Write out the lines below as a numbered list, leaving out any blank lines.
##########
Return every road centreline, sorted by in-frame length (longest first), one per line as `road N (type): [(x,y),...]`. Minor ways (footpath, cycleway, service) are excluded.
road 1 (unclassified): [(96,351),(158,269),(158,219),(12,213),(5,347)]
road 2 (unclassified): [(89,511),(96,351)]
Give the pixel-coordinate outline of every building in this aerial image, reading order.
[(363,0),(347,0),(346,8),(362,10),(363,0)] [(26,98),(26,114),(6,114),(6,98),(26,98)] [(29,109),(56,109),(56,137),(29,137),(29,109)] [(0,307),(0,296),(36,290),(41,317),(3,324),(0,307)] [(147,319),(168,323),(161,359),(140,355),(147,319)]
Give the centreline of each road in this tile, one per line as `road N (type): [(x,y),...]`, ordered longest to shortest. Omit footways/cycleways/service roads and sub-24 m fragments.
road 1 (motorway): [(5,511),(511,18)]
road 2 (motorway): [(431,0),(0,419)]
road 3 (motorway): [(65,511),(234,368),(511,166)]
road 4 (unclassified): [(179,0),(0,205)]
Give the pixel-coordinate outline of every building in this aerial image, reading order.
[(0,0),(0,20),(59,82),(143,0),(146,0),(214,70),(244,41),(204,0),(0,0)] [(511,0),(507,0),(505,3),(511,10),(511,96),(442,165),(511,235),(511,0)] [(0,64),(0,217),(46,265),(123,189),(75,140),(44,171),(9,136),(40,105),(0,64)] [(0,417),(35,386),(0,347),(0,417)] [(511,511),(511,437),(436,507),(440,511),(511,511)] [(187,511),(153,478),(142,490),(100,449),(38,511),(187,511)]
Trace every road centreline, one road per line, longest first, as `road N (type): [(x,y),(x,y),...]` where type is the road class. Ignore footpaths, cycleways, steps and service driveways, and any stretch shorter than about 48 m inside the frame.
##########
> **EXERCISE ANSWER**
1. Return every road centreline, sorted by in-frame length (longest first), one per line as `road N (type): [(x,y),...]`. Minor ways (footpath, cycleway, service) are excluded.
2. road 1 (unclassified): [(96,351),(158,269),(158,219),(12,213),(5,347)]
3. road 2 (unclassified): [(89,511),(96,351)]
4. Give the pixel-coordinate outline of every building in this aerial image, reading order.
5. [(363,0),(347,0),(346,8),(362,10),(363,0)] [(26,98),(26,114),(6,114),(6,98),(26,98)] [(29,109),(56,109),(56,137),(29,137),(29,109)] [(0,307),(0,296),(36,290),(41,317),(3,324),(0,307)] [(147,319),(168,323),(161,359),(140,355),(147,319)]
6. Give the centreline of each road in this tile, one per line as `road N (type): [(x,y),...]`, ordered longest to shortest. Omit footways/cycleways/service roads and sub-24 m fragments.
7. road 1 (motorway): [(5,511),(511,18)]
8. road 2 (motorway): [(431,0),(0,419)]
9. road 3 (motorway): [(65,511),(234,368),(511,166)]
10. road 4 (unclassified): [(179,0),(0,205)]
11. Give the pixel-coordinate outline of every building in this aerial image, reading order.
12. [(0,0),(0,20),(59,82),(143,0),(146,0),(214,70),(244,41),(204,0),(0,0)] [(511,0),(507,0),(505,3),(511,10),(511,96),(442,165),(511,235),(511,0)] [(0,64),(0,217),(46,265),(123,189),(75,140),(44,171),(9,136),(40,105),(0,64)] [(0,417),(35,386),(0,347),(0,417)] [(511,511),(511,437),(436,507),(440,511),(511,511)] [(187,511),(153,478),(142,490),(100,449),(38,511),(187,511)]
13. Trace every road centreline, one road per line, longest first, as `road N (type): [(x,y),(x,y),...]` where type is the road class. Ignore footpaths, cycleways, steps and service driveways, and any stretch shorter than about 48 m inside the frame.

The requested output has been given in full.